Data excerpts

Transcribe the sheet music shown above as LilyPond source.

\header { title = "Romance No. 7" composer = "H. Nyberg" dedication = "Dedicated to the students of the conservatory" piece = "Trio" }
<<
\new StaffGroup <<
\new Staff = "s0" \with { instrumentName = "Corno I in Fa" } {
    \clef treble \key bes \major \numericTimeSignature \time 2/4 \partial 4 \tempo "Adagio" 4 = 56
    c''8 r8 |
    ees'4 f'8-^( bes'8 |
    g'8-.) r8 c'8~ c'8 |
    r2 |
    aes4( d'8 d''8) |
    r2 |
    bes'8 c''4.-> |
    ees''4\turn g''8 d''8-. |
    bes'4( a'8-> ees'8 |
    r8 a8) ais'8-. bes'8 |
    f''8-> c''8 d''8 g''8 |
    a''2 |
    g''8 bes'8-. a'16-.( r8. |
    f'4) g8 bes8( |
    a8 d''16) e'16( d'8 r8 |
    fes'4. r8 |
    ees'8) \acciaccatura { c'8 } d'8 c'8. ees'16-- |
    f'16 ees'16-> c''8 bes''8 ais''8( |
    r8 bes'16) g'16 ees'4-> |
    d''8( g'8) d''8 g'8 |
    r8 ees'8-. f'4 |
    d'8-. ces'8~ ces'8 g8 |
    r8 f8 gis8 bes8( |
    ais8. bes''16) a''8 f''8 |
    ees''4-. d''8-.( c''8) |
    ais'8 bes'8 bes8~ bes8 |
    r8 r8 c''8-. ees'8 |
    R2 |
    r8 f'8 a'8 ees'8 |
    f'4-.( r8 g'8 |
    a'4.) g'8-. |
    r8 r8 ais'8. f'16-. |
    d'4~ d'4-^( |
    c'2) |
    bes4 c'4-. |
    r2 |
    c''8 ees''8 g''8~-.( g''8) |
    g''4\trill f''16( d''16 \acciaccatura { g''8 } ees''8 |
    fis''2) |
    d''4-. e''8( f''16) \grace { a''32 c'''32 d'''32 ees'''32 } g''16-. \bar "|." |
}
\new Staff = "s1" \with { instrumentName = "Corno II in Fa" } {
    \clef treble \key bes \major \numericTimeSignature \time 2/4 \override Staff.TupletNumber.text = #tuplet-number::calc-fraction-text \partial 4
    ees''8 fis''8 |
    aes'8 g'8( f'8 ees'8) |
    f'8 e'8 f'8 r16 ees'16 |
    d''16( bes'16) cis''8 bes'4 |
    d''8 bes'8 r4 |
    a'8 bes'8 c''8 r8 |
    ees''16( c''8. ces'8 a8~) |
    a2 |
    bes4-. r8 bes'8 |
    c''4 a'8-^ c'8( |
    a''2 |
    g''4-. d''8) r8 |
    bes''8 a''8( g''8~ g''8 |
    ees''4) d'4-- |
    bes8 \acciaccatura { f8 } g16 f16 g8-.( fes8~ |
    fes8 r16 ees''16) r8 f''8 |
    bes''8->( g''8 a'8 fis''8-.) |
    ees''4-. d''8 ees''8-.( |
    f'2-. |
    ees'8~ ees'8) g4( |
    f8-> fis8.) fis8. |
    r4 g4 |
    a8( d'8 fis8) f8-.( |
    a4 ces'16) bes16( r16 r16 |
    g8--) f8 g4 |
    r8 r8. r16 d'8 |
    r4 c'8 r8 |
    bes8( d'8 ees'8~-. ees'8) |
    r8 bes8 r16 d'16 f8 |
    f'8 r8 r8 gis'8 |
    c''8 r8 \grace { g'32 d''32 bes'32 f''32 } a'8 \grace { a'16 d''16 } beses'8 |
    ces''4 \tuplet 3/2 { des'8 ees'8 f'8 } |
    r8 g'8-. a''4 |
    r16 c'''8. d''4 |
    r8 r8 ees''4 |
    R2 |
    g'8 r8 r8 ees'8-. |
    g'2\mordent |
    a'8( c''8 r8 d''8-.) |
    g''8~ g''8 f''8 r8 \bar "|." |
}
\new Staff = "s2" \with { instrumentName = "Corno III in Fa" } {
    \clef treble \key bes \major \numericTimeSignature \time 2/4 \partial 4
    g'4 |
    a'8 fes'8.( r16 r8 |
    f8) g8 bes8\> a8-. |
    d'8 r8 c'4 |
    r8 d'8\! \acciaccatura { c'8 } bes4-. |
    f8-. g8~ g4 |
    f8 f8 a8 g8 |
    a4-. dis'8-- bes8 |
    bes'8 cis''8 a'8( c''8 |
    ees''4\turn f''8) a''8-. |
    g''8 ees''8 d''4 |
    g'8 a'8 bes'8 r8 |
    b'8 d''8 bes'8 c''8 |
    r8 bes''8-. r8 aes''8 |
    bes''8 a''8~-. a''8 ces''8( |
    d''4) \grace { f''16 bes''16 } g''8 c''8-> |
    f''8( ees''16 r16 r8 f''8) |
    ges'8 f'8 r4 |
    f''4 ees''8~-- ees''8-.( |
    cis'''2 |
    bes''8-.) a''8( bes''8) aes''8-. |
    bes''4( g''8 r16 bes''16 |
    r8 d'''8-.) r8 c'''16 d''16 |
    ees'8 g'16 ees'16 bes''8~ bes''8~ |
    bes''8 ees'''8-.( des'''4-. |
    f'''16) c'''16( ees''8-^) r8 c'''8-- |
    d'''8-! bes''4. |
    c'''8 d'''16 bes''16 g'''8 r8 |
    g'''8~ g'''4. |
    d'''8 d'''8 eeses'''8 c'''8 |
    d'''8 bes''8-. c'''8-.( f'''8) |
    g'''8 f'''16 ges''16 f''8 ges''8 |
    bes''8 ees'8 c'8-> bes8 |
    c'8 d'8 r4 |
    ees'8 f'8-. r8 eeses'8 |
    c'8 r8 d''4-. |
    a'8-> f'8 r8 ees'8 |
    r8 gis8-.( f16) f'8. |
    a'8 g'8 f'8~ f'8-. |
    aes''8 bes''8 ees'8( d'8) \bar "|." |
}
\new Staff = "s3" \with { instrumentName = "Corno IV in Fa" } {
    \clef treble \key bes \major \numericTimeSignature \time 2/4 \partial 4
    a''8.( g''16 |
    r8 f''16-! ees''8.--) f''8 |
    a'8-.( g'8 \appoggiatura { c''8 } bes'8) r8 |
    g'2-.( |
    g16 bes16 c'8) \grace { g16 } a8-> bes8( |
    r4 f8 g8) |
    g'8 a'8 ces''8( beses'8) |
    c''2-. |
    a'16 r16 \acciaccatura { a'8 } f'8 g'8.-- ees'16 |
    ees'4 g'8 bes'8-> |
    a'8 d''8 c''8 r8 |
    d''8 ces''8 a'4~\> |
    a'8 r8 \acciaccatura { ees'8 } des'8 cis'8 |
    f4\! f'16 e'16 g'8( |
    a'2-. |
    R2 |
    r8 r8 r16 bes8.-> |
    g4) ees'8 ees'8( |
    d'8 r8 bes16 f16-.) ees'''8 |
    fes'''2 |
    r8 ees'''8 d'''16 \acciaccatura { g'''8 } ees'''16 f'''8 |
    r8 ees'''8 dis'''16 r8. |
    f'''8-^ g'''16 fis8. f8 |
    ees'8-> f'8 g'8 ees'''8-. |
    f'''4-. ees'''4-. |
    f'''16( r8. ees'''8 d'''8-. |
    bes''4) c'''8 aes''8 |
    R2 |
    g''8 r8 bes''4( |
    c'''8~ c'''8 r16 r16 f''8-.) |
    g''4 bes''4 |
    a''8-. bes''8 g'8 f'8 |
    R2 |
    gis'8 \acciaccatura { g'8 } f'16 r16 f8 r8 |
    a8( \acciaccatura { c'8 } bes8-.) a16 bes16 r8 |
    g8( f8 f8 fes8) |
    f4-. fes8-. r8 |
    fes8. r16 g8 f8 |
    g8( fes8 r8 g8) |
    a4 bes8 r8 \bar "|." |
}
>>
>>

* What the task requires *
Report how many lines of the items above contain the string "numericTimeSignature", giving only the number.

* Response for this exercise *
4